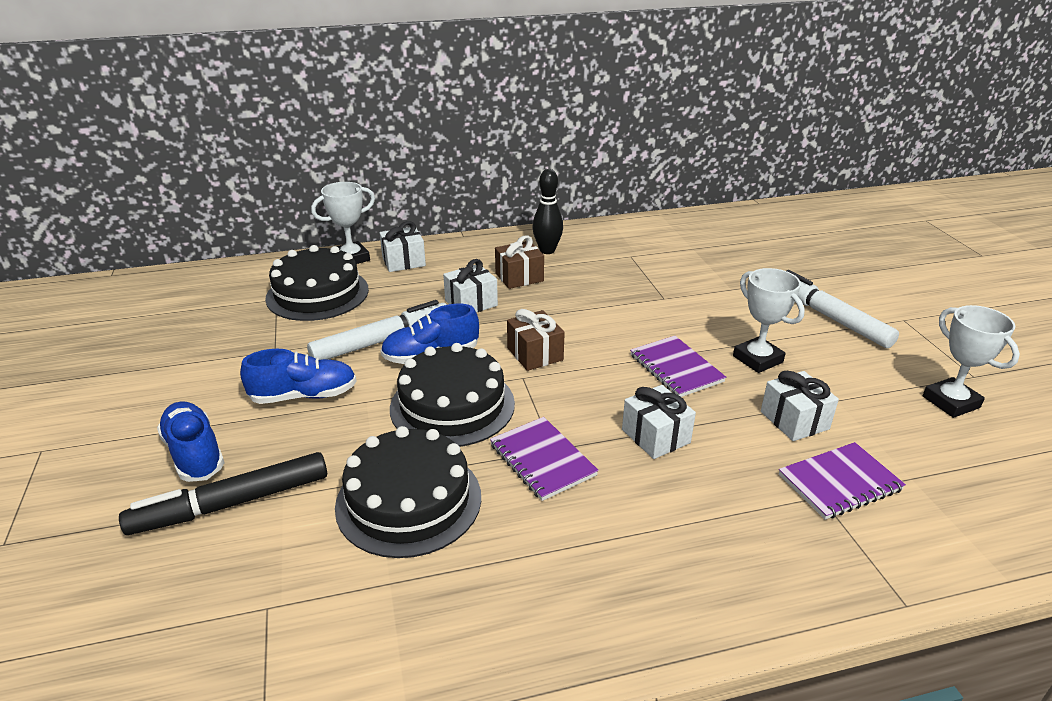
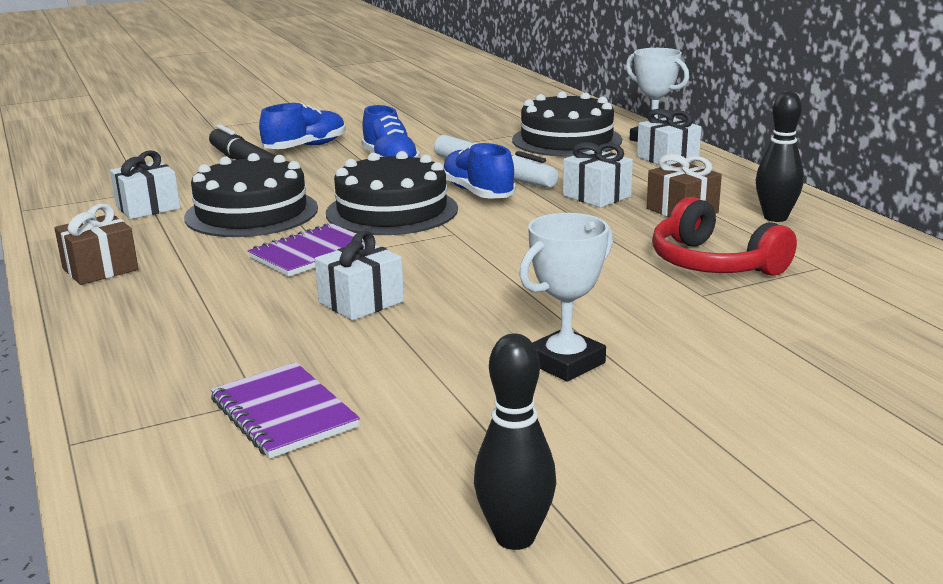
camera: 80 degrees right, 10 degrees down
(535, 354) = (504, 234): brown gift -> brown gift (100, 269)
(617, 285) = (713, 263): none -> red headphones
(676, 368) = (511, 308): purple notebook -> none
(794, 420) = (416, 386): white gift -> white gift (148, 207)
(829, 317) = (752, 430): white marker -> none
(950, 402) = (515, 537): white trophy -> black bowling pin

▶ [Problem requirements]:
Reproduce the data exactly as it appears above. Pictures are to be left out.

▶ [Your solution]:
camera: 80 degrees right, 10 degrees down
(535, 354) = (504, 234): brown gift -> brown gift (100, 269)
(617, 285) = (713, 263): none -> red headphones
(676, 368) = (511, 308): purple notebook -> none
(794, 420) = (416, 386): white gift -> white gift (148, 207)
(829, 317) = (752, 430): white marker -> none
(950, 402) = (515, 537): white trophy -> black bowling pin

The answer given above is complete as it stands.